# START OF Data entries

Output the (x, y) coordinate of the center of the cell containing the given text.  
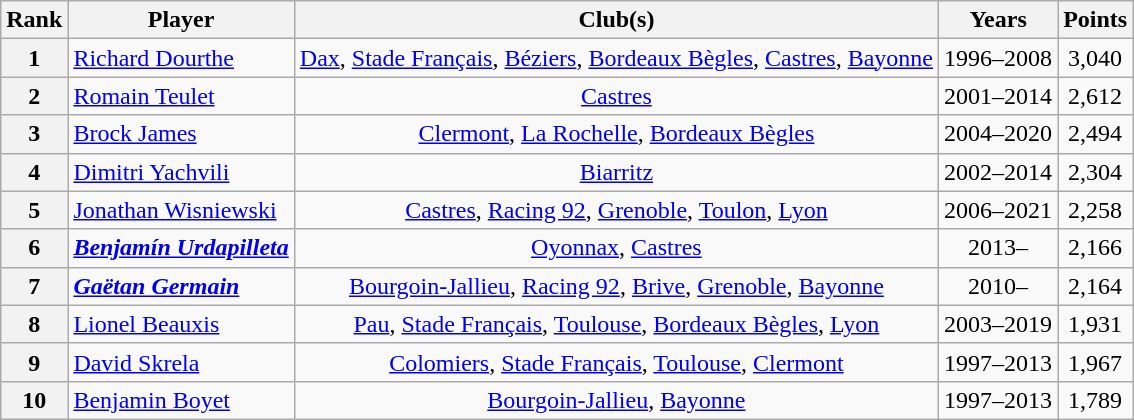
Castres (616, 96)
2,612 (1096, 96)
Richard Dourthe (181, 58)
Dimitri Yachvili (181, 172)
2002–2014 (998, 172)
Bourgoin-Jallieu, Bayonne (616, 400)
Benjamin Boyet (181, 400)
3 (34, 134)
Biarritz (616, 172)
Colomiers, Stade Français, Toulouse, Clermont (616, 362)
2 (34, 96)
1,967 (1096, 362)
2001–2014 (998, 96)
2004–2020 (998, 134)
Romain Teulet (181, 96)
Bourgoin-Jallieu, Racing 92, Brive, Grenoble, Bayonne (616, 286)
Club(s) (616, 20)
Gaëtan Germain (181, 286)
7 (34, 286)
Clermont, La Rochelle, Bordeaux Bègles (616, 134)
Castres, Racing 92, Grenoble, Toulon, Lyon (616, 210)
1,789 (1096, 400)
8 (34, 324)
Oyonnax, Castres (616, 248)
6 (34, 248)
3,040 (1096, 58)
David Skrela (181, 362)
1 (34, 58)
2,164 (1096, 286)
10 (34, 400)
Brock James (181, 134)
Years (998, 20)
2010– (998, 286)
1996–2008 (998, 58)
Dax, Stade Français, Béziers, Bordeaux Bègles, Castres, Bayonne (616, 58)
Benjamín Urdapilleta (181, 248)
4 (34, 172)
Rank (34, 20)
2006–2021 (998, 210)
9 (34, 362)
1,931 (1096, 324)
5 (34, 210)
2013– (998, 248)
2,304 (1096, 172)
Pau, Stade Français, Toulouse, Bordeaux Bègles, Lyon (616, 324)
Jonathan Wisniewski (181, 210)
2,166 (1096, 248)
Player (181, 20)
2,494 (1096, 134)
2003–2019 (998, 324)
Lionel Beauxis (181, 324)
Points (1096, 20)
2,258 (1096, 210)
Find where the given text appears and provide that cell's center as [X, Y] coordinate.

# END OF Data entries

Instructions to follow: Rewrite every line of the rows above as a numbered list. Leave out blank lines and the pictures.

Complete output:
1. Output the (x, y) coordinate of the center of the cell containing the given text.  
2. Castres (616, 96)
3. 2,612 (1096, 96)
4. Richard Dourthe (181, 58)
5. Dimitri Yachvili (181, 172)
6. 2002–2014 (998, 172)
7. Bourgoin-Jallieu, Bayonne (616, 400)
8. Benjamin Boyet (181, 400)
9. 3 (34, 134)
10. Biarritz (616, 172)
11. Colomiers, Stade Français, Toulouse, Clermont (616, 362)
12. 2 (34, 96)
13. 1,967 (1096, 362)
14. 2001–2014 (998, 96)
15. 2004–2020 (998, 134)
16. Romain Teulet (181, 96)
17. Bourgoin-Jallieu, Racing 92, Brive, Grenoble, Bayonne (616, 286)
18. Club(s) (616, 20)
19. Gaëtan Germain (181, 286)
20. 7 (34, 286)
21. Clermont, La Rochelle, Bordeaux Bègles (616, 134)
22. Castres, Racing 92, Grenoble, Toulon, Lyon (616, 210)
23. 1,789 (1096, 400)
24. 8 (34, 324)
25. Oyonnax, Castres (616, 248)
26. 6 (34, 248)
27. 3,040 (1096, 58)
28. David Skrela (181, 362)
29. 1 (34, 58)
30. 2,164 (1096, 286)
31. 10 (34, 400)
32. Brock James (181, 134)
33. Years (998, 20)
34. 2010– (998, 286)
35. 1996–2008 (998, 58)
36. Dax, Stade Français, Béziers, Bordeaux Bègles, Castres, Bayonne (616, 58)
37. Benjamín Urdapilleta (181, 248)
38. 4 (34, 172)
39. Rank (34, 20)
40. 2006–2021 (998, 210)
41. 9 (34, 362)
42. 1,931 (1096, 324)
43. 5 (34, 210)
44. 2013– (998, 248)
45. 2,304 (1096, 172)
46. Pau, Stade Français, Toulouse, Bordeaux Bègles, Lyon (616, 324)
47. Jonathan Wisniewski (181, 210)
48. 2,166 (1096, 248)
49. Player (181, 20)
50. 2,494 (1096, 134)
51. 2003–2019 (998, 324)
52. Lionel Beauxis (181, 324)
53. Points (1096, 20)
54. 2,258 (1096, 210)
55. Find where the given text appears and provide that cell's center as [X, Y] coordinate.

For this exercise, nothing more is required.